Difference listings:
================================

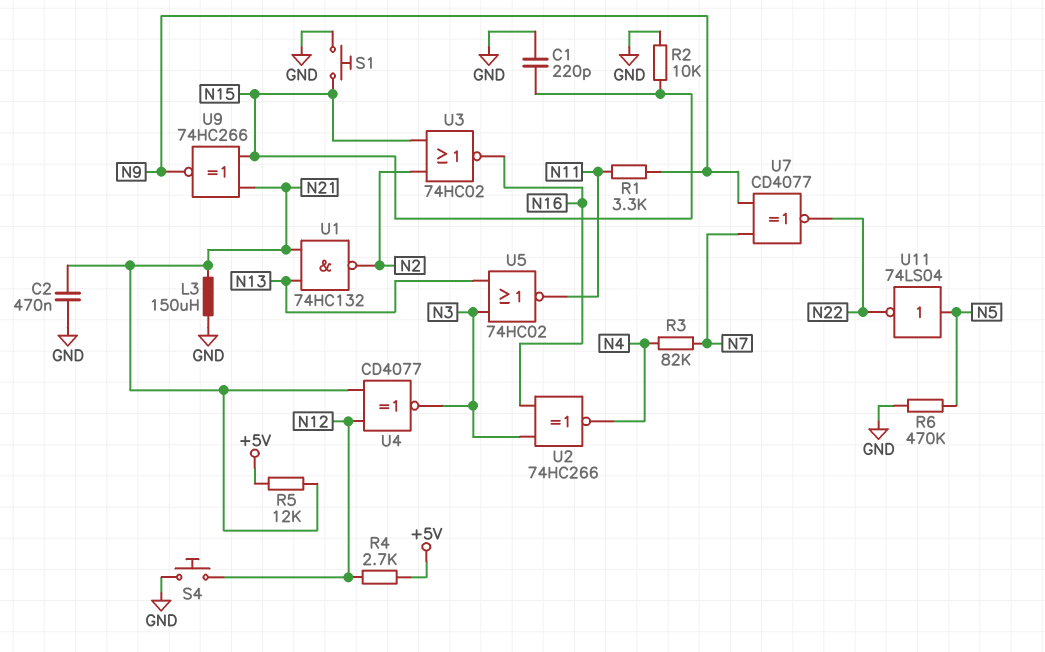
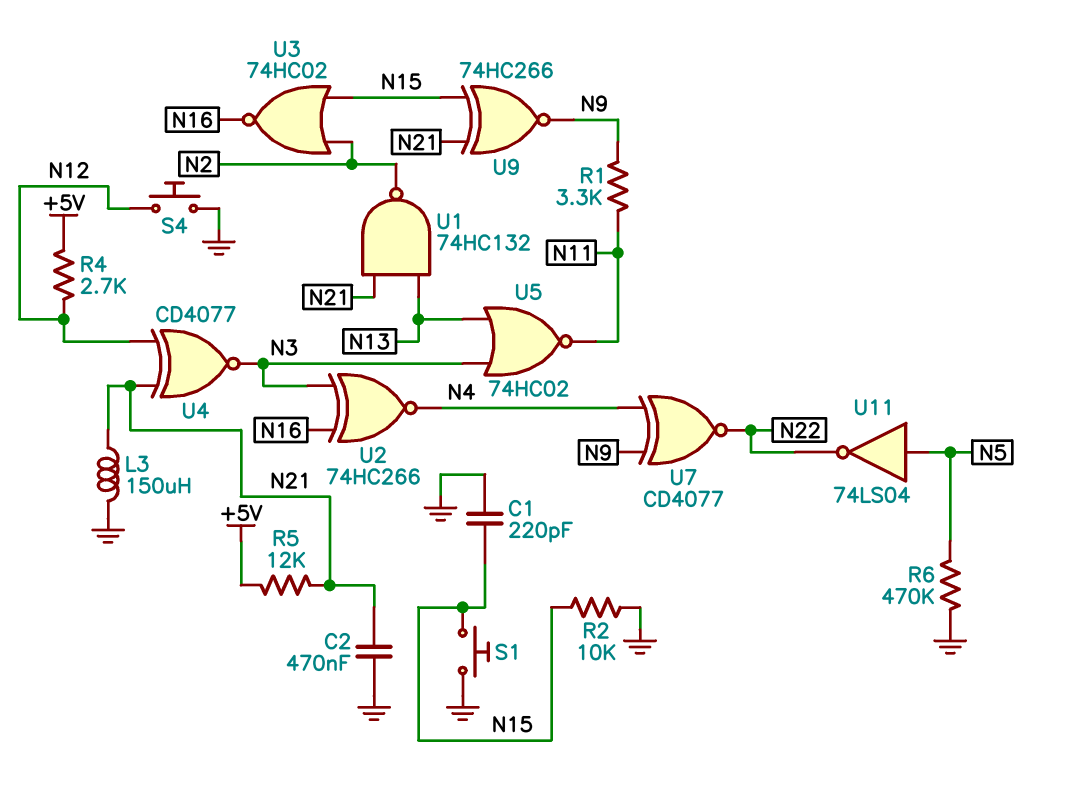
R3: 82k (N4, N7) -> none
U7: XNOR CD4077 (in N7, in N9, out N22) -> XNOR CD4077 (in N4, in N9, out N22)

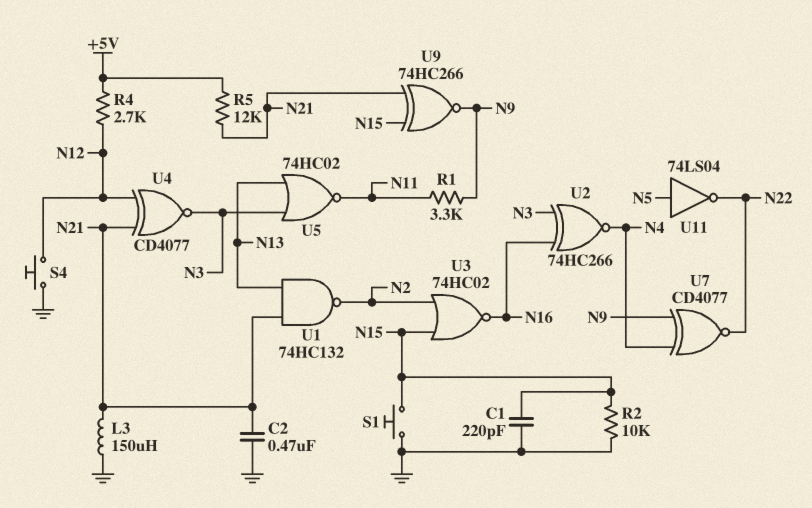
R6: 470k (GND, N5) -> none

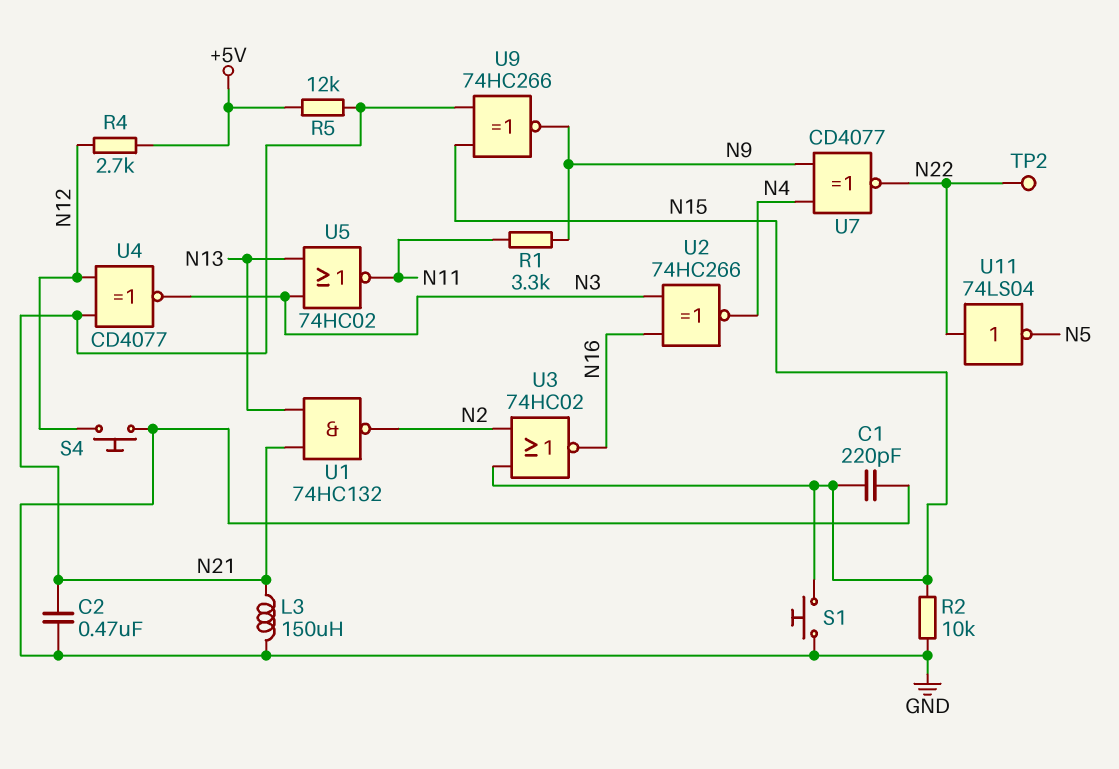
TP2: none -> test point (N22)
U11: NOT 74LS04 (in N5, out N22) -> NOT 74LS04 (in N22, out N5)

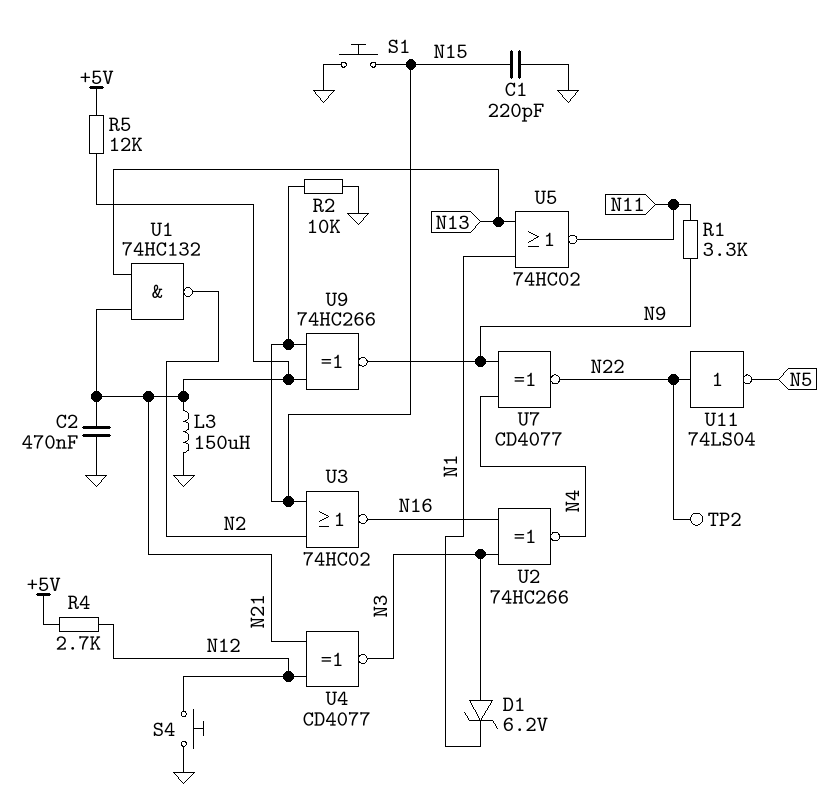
D1: none -> zener 6.2V (A N3, K N1)
U5: NOR 74HC02 (in N3, in N13, out N11) -> NOR 74HC02 (in N1, in N13, out N11)

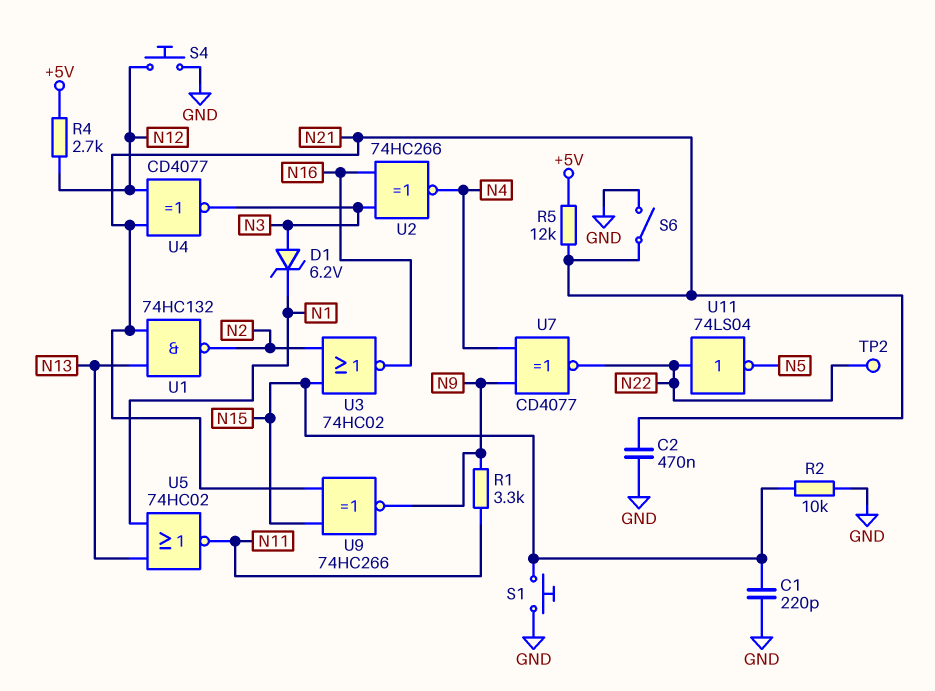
L3: 150uH (GND, N21) -> none
S6: none -> switch (GND, N21)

================================

§ WHAT TO DO
Reproduce every line of the data above, exactly as it stands, but not the pictures.

§ WRITTEN ANSWER
R3: 82k (N4, N7) -> none
U7: XNOR CD4077 (in N7, in N9, out N22) -> XNOR CD4077 (in N4, in N9, out N22)

R6: 470k (GND, N5) -> none

TP2: none -> test point (N22)
U11: NOT 74LS04 (in N5, out N22) -> NOT 74LS04 (in N22, out N5)

D1: none -> zener 6.2V (A N3, K N1)
U5: NOR 74HC02 (in N3, in N13, out N11) -> NOR 74HC02 (in N1, in N13, out N11)

L3: 150uH (GND, N21) -> none
S6: none -> switch (GND, N21)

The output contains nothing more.